--- START ---

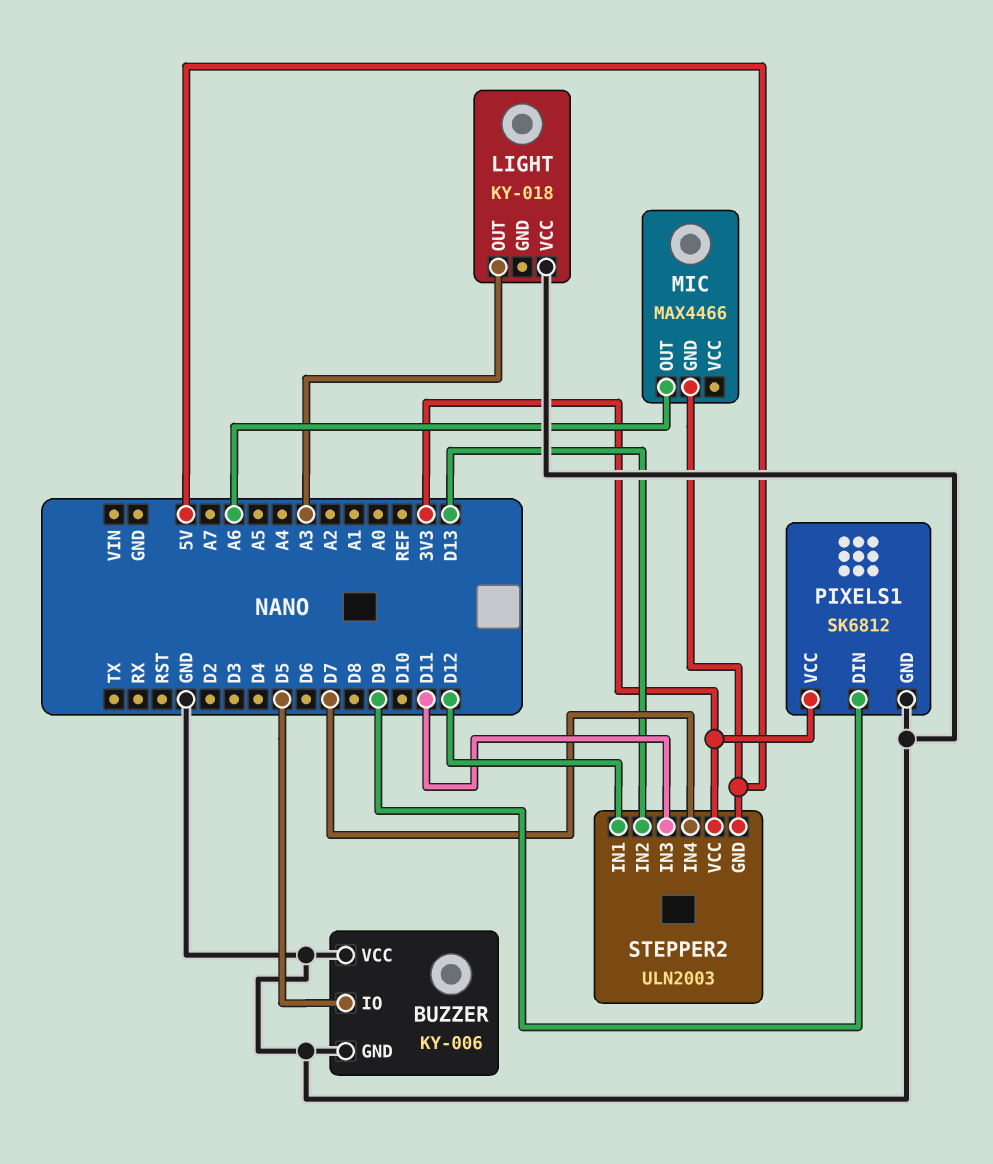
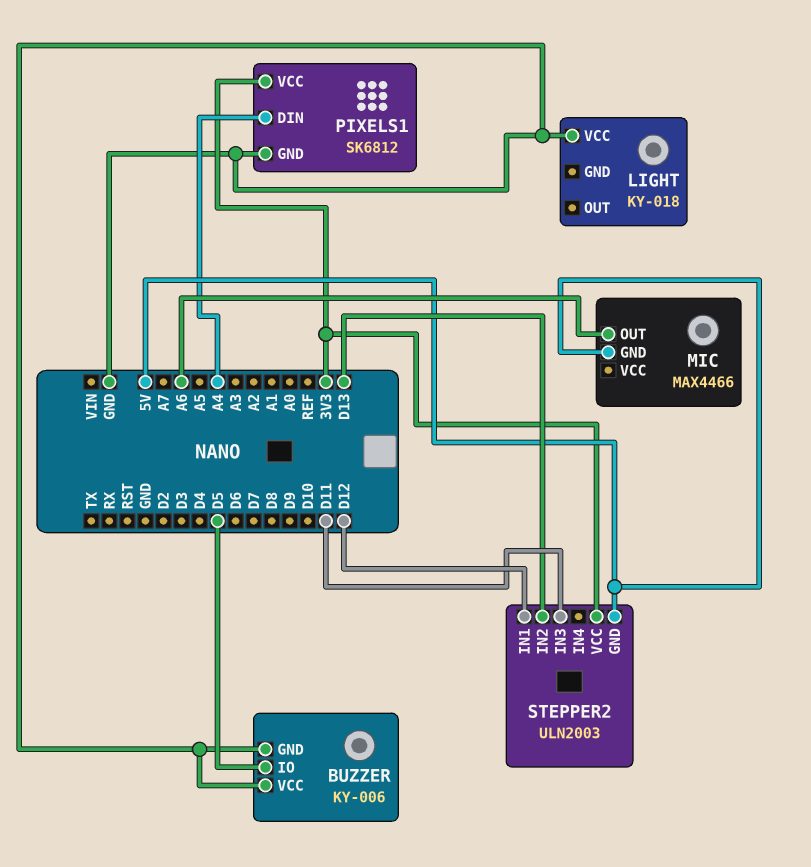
LIGHT pin OUT: A3 -> none
PIXELS1 pin DIN: D9 -> A4
STEPPER2 pin IN4: D7 -> none

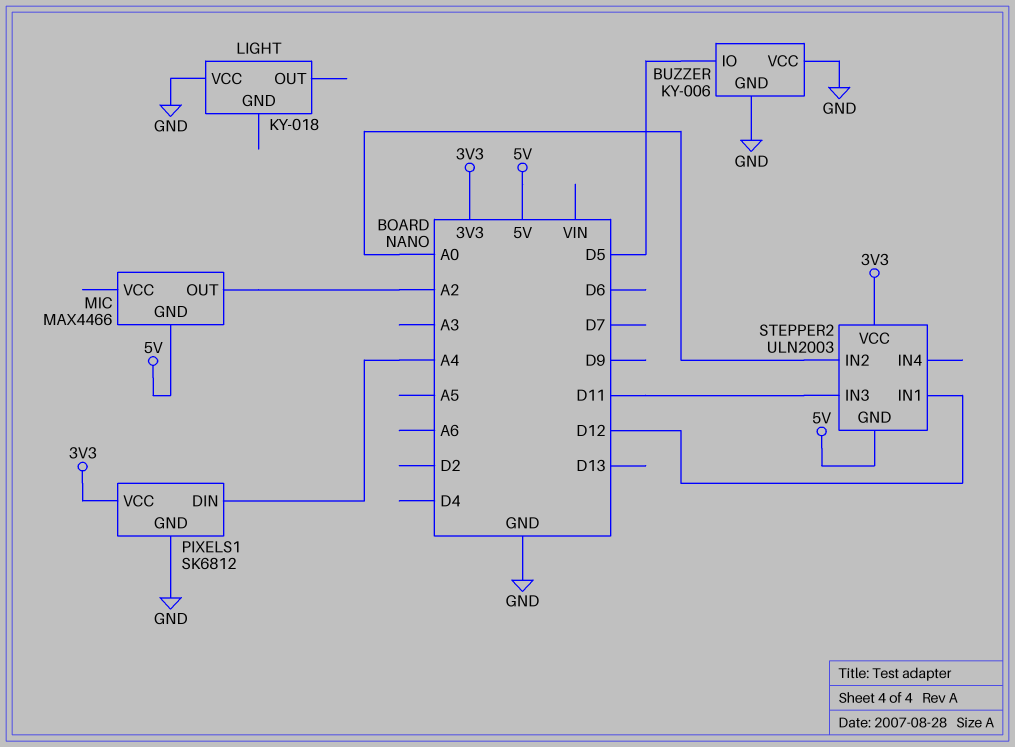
MIC pin OUT: A6 -> A2
STEPPER2 pin IN2: D13 -> A0

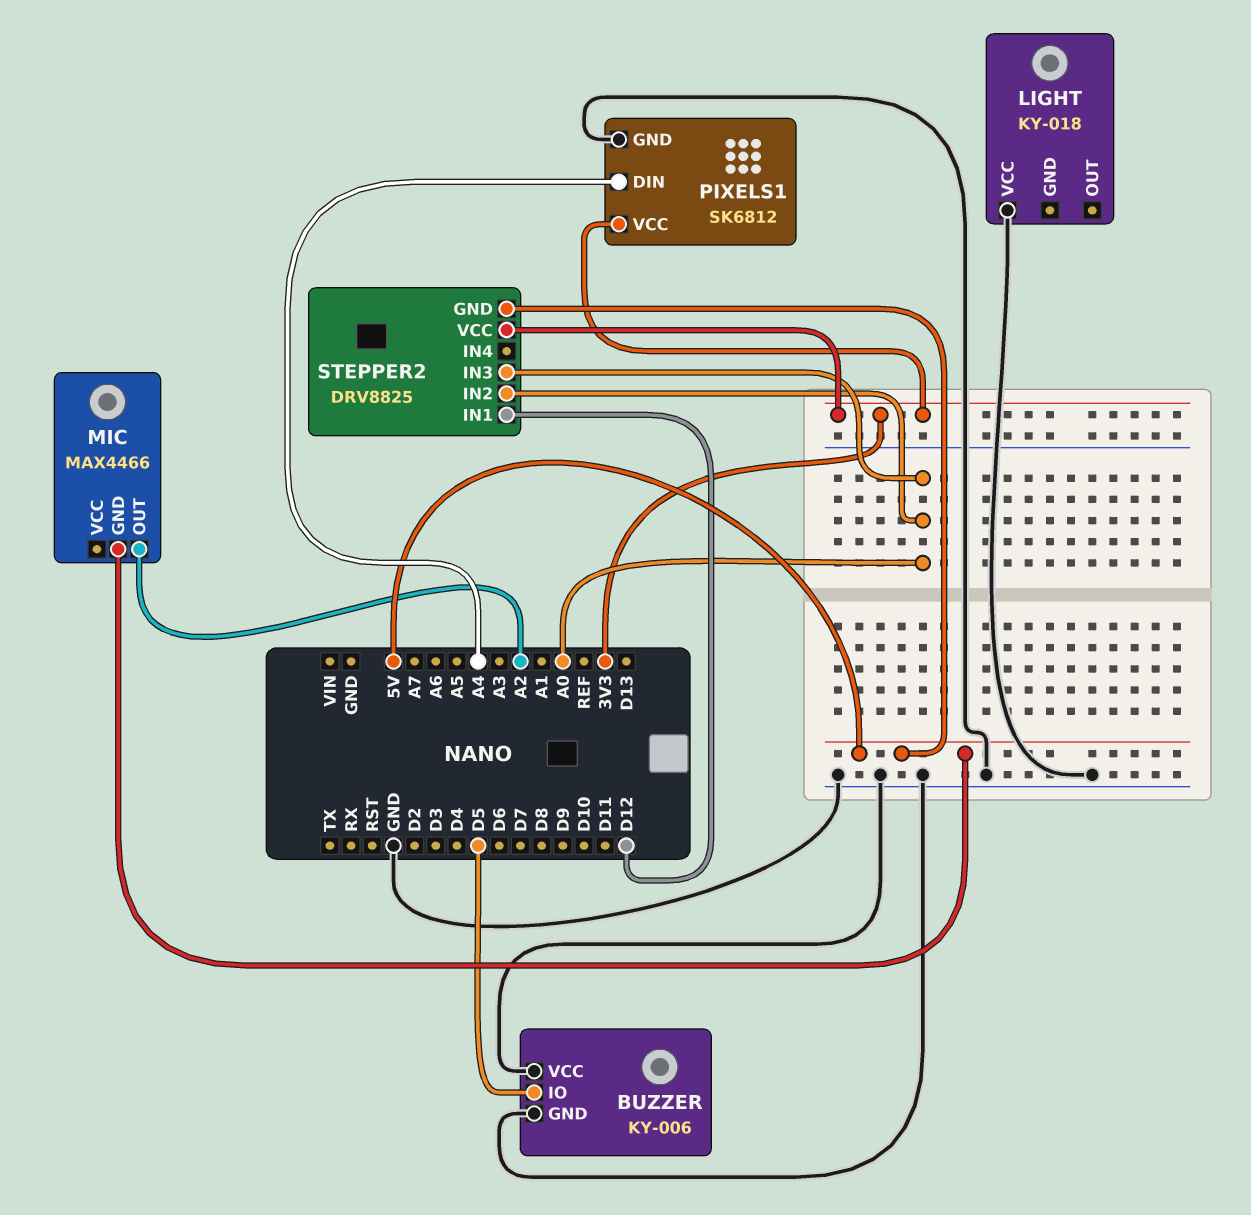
STEPPER2: ULN2003 -> DRV8825
STEPPER2 pin IN3: D11 -> A0

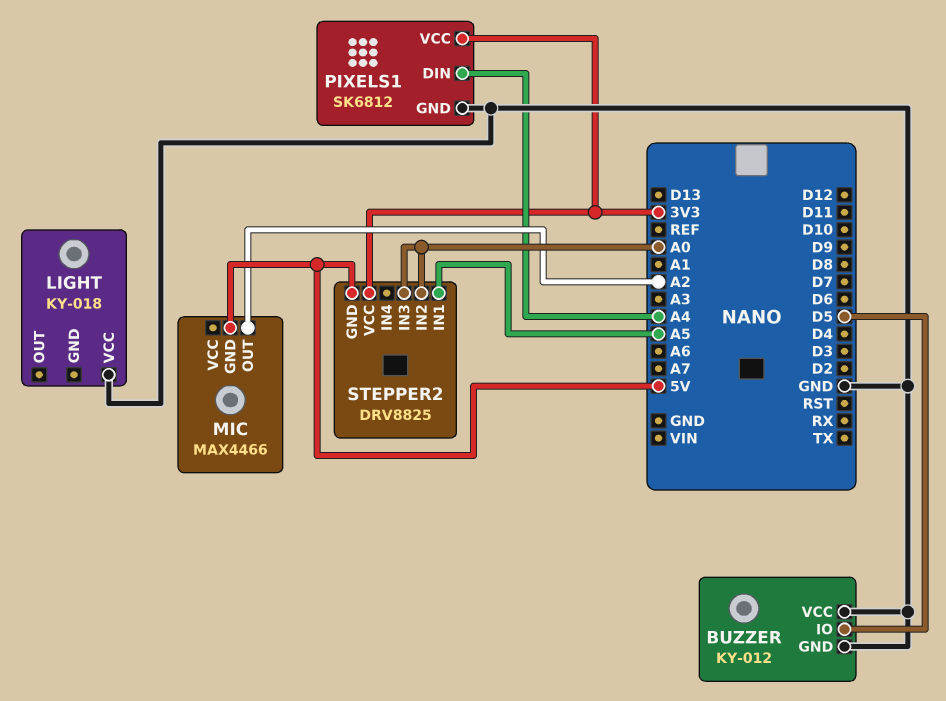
BUZZER: KY-006 -> KY-012
STEPPER2 pin IN1: D12 -> A5

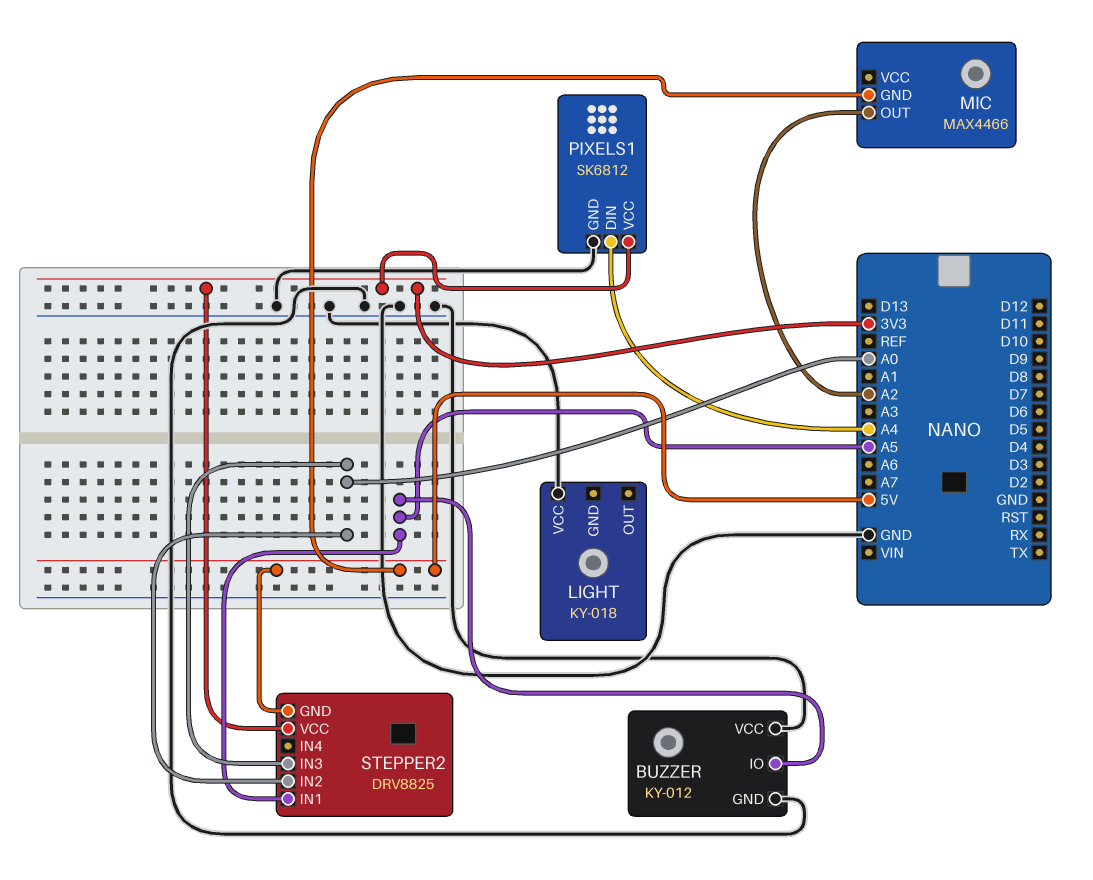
BUZZER pin IO: D5 -> A5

--- END ---

§ About this task:
When a line of the data holds the string "BUZZER", pick it out and copy it.

§ Response to this task:
BUZZER: KY-006 -> KY-012
BUZZER pin IO: D5 -> A5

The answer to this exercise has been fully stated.